_Исходные данные_:
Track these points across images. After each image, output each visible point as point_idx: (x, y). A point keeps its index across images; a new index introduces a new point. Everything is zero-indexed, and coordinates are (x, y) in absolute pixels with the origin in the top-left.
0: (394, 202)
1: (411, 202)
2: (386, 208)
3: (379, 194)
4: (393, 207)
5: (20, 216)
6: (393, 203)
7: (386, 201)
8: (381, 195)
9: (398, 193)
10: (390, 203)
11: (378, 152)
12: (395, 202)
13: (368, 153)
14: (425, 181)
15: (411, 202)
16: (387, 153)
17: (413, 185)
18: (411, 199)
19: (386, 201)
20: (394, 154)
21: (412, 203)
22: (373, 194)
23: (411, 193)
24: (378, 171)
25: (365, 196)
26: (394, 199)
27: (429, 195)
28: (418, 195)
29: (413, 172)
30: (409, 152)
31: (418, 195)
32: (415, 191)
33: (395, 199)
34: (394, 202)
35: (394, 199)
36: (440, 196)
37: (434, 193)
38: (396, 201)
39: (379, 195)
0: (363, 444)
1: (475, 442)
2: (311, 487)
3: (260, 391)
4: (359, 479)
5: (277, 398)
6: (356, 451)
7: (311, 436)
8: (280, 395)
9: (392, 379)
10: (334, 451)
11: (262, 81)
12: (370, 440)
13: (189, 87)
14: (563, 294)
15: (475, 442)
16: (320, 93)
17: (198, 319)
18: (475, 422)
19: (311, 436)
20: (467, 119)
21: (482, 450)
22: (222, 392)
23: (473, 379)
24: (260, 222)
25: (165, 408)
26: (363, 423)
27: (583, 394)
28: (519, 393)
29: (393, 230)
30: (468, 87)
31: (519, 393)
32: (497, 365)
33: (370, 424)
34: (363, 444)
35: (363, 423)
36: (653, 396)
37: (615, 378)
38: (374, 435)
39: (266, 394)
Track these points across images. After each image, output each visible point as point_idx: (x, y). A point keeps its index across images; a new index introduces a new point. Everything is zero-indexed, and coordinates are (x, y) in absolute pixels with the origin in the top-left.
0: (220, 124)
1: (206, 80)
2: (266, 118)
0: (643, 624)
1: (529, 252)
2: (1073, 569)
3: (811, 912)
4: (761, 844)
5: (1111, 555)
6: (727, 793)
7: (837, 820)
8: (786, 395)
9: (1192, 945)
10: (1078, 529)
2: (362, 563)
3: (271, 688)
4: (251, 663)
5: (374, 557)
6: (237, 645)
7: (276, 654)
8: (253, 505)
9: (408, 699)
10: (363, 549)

_Что требуется_:
Повторите дословно все строки материала, начиная с самой первой и заканчивая строкой, содержащей "0: (394, 202)", включительно.

_Правильный ответ_:
Track these points across images. After each image, output each visible point as point_idx: (x, y). A point keeps its index across images; a new index introduces a new point. Everything is zero-indexed, and coordinates are (x, y) in absolute pixels with the origin in the top-left.
0: (394, 202)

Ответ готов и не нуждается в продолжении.